§ TASK OBJECTIVE
When you print the records below, keep every word exact and leave out the images.

:: DATA FOR THIS EXERCISE ::

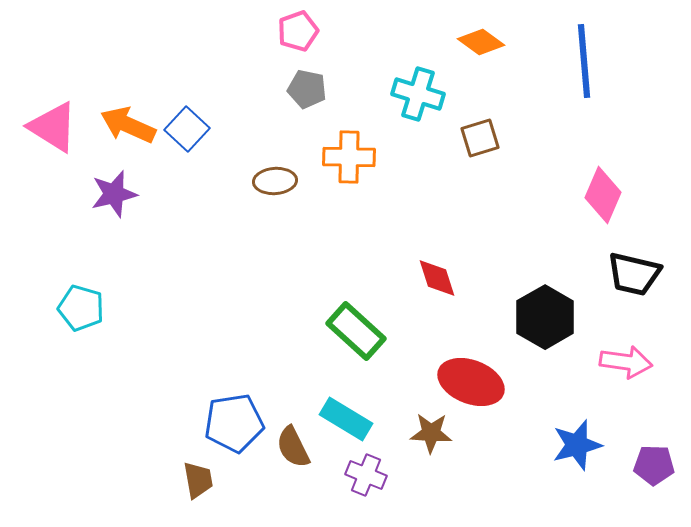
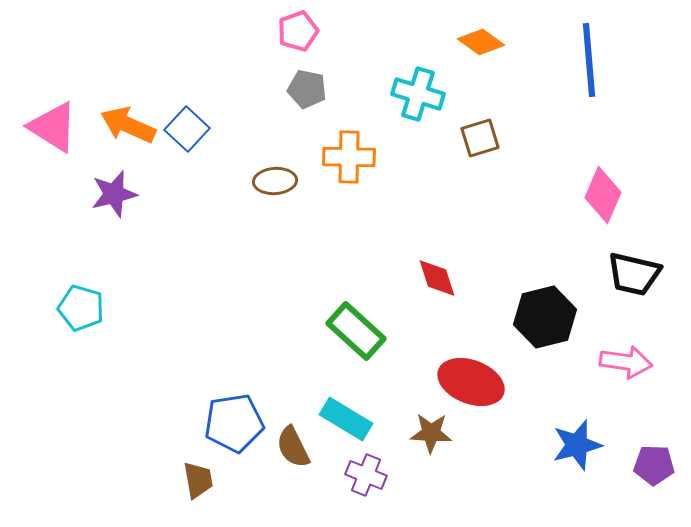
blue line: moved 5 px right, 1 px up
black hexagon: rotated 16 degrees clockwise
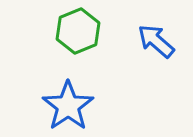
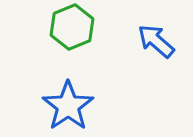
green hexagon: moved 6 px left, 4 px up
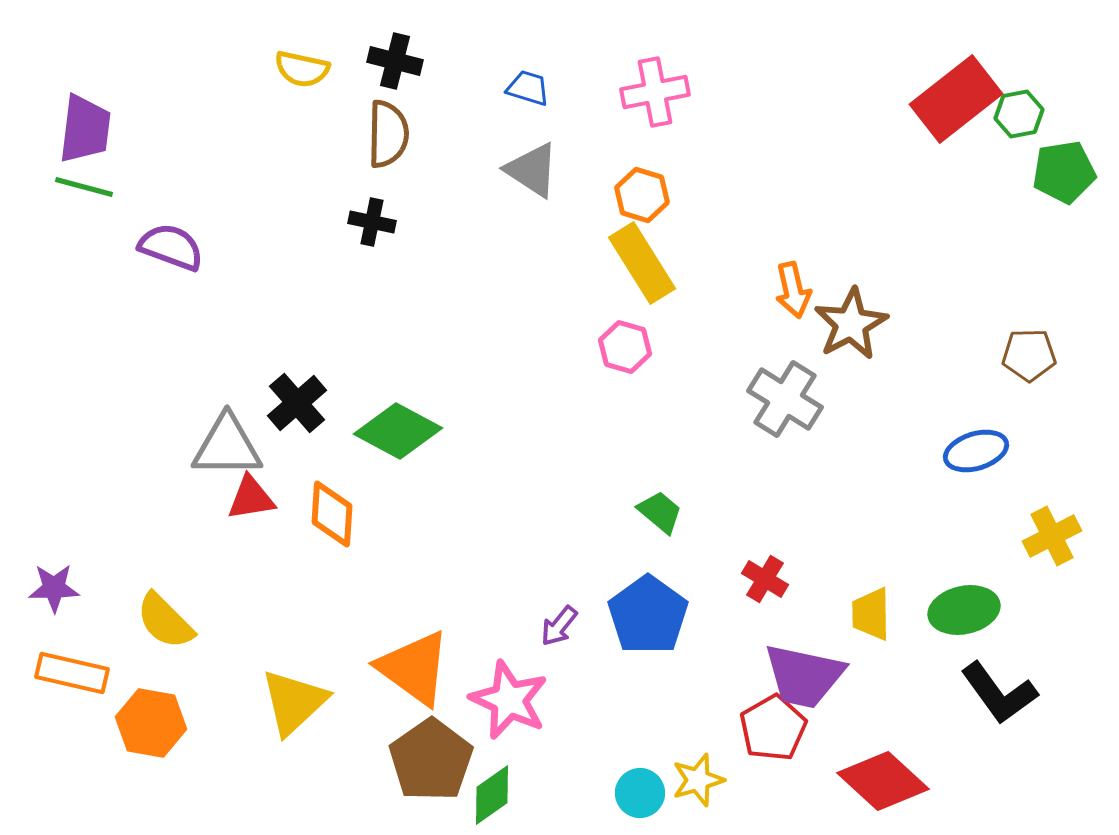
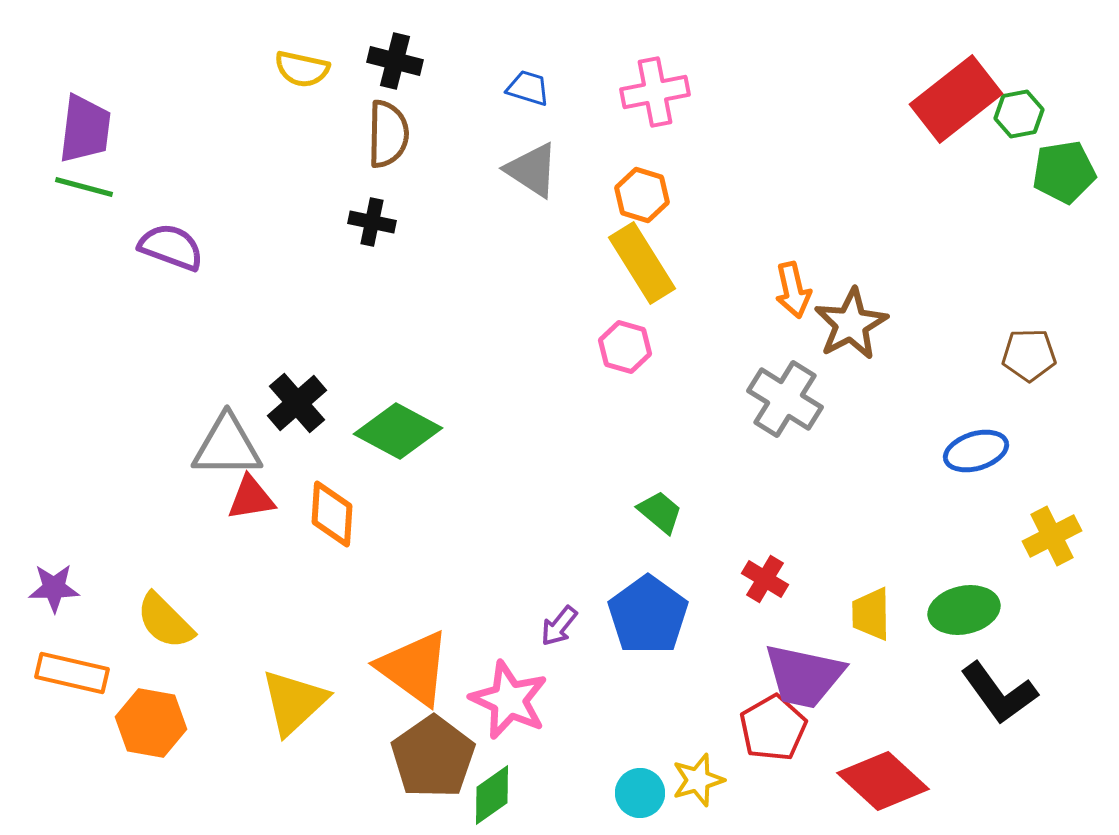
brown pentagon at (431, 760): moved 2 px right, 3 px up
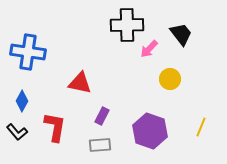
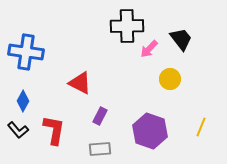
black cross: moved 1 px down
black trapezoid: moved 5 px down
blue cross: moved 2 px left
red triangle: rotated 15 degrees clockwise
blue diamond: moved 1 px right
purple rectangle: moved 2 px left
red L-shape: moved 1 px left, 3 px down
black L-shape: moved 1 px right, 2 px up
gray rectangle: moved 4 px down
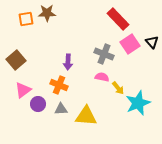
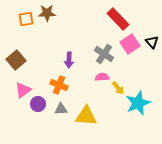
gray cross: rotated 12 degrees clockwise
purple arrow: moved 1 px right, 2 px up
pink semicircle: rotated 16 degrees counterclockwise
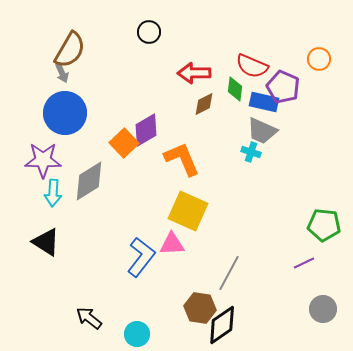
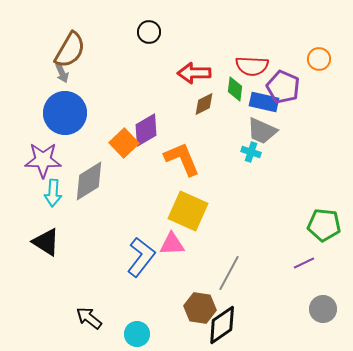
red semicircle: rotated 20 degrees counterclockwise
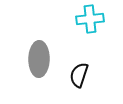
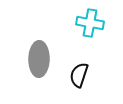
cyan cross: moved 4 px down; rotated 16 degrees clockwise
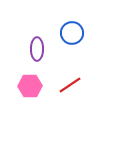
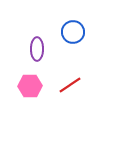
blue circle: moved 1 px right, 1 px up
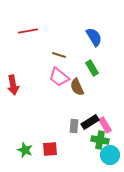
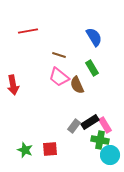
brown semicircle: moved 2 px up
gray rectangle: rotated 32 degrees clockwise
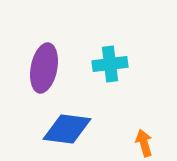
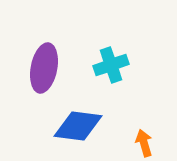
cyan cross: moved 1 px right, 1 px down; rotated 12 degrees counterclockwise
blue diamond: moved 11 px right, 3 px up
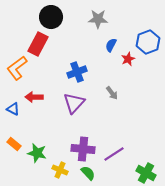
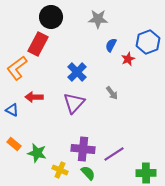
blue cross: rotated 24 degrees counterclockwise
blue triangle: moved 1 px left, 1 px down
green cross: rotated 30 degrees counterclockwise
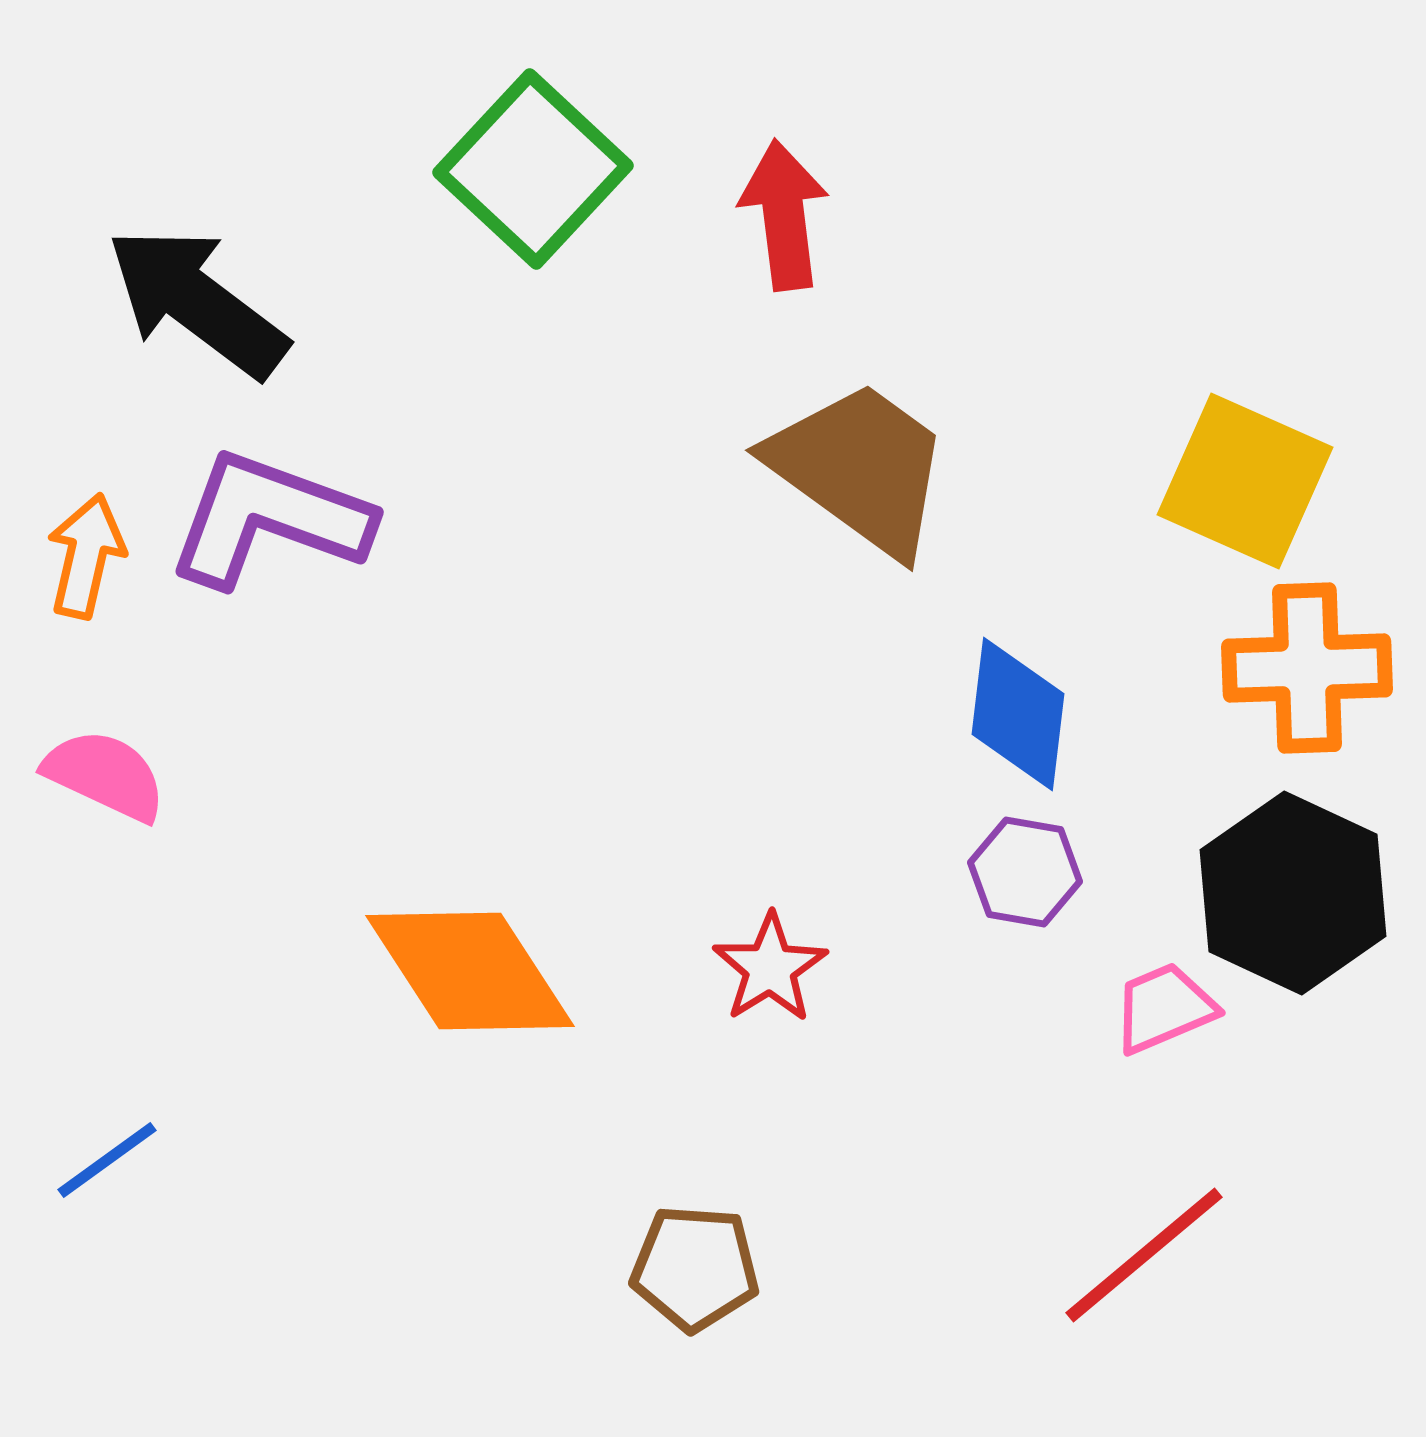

:::

§ TASK SOLUTION
blue line: moved 5 px right, 1 px up
black hexagon: rotated 16 degrees clockwise
green hexagon: moved 6 px left, 4 px up
brown pentagon at (431, 760): moved 2 px right, 3 px up
black cross: moved 1 px down
black trapezoid: moved 5 px down
blue cross: moved 2 px left
red triangle: rotated 15 degrees clockwise
blue diamond: moved 1 px right
purple rectangle: moved 2 px left
red L-shape: moved 1 px left, 3 px down
black L-shape: moved 1 px right, 2 px up
gray rectangle: moved 4 px down
gray cross: rotated 12 degrees clockwise
purple arrow: moved 1 px right, 2 px up
pink semicircle: rotated 16 degrees counterclockwise
red semicircle: rotated 20 degrees counterclockwise
cyan cross: moved 4 px down; rotated 16 degrees clockwise
blue circle: moved 1 px right, 1 px up
brown semicircle: moved 2 px up
gray rectangle: rotated 32 degrees clockwise
cyan cross: moved 1 px right, 1 px down; rotated 12 degrees counterclockwise
blue diamond: moved 11 px right, 3 px up
blue cross: rotated 24 degrees counterclockwise
blue triangle: moved 1 px left, 1 px down
green cross: rotated 30 degrees counterclockwise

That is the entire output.